§ WHAT IS BEING ASKED
In the entries below, find each line with the word "none" and pull it out.

☆ ☆ ☆ ☆

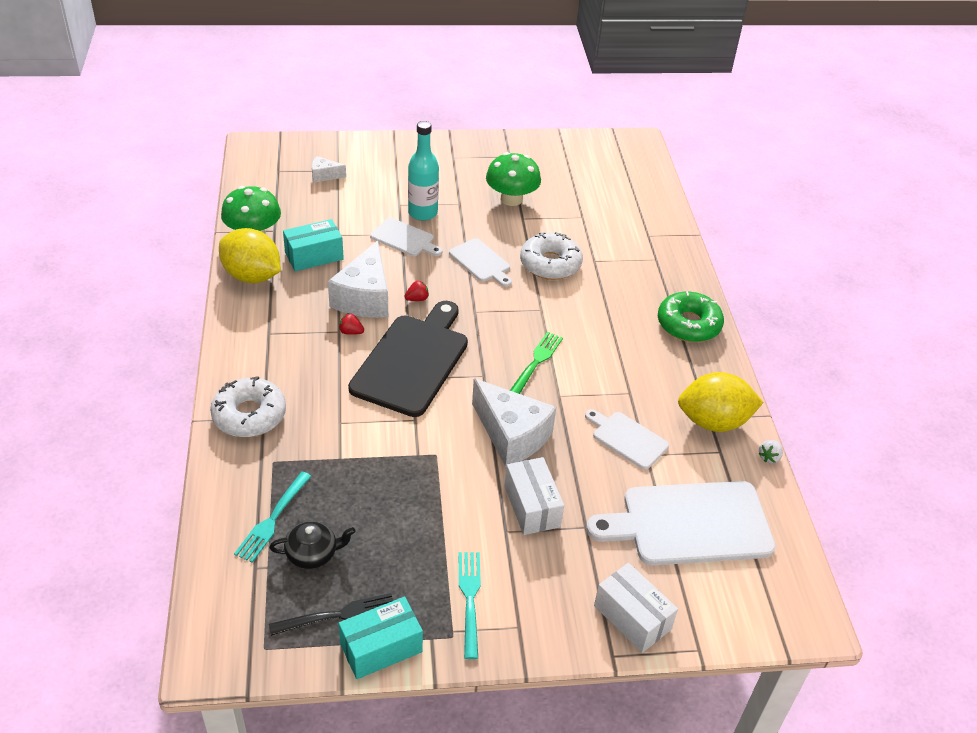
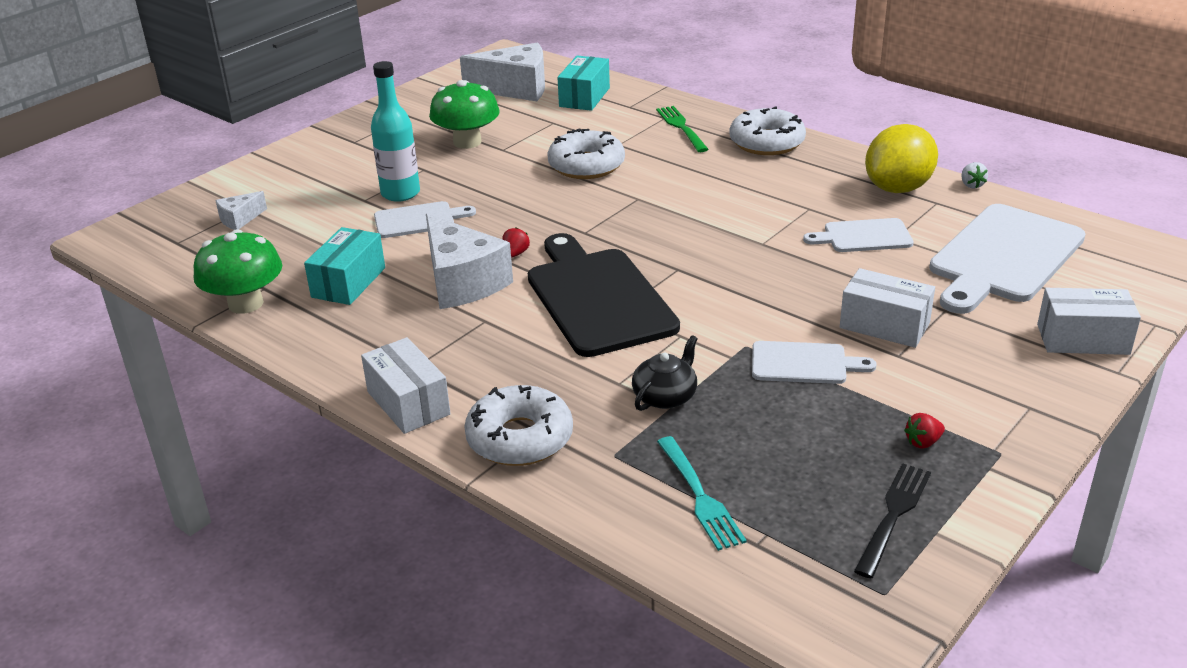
camera: 40 degrees left, 10 degrees down
yellow lemon [219,228,281,283] -> none
black teapot [269,521,356,569] -> black teapot moved to [632,335,698,411]
red strawberry [339,313,364,335] -> red strawberry moved to [904,413,945,449]
turquoise box [339,597,423,679] -> turquoise box moved to [558,56,610,111]
white cutting board [449,238,512,287] -> white cutting board moved to [752,341,877,384]
turquoise fork [459,552,481,659] -> none
white cheese [472,378,556,467] -> white cheese moved to [460,43,545,101]
green fork [510,332,563,394] -> green fork moved to [656,106,709,152]
green donut [658,291,724,342] -> white donut [730,106,806,155]
none -> white box [361,337,451,434]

☆ ☆ ☆ ☆

§ FINISHED EXERCISE
yellow lemon [219,228,281,283] -> none
turquoise fork [459,552,481,659] -> none
none -> white box [361,337,451,434]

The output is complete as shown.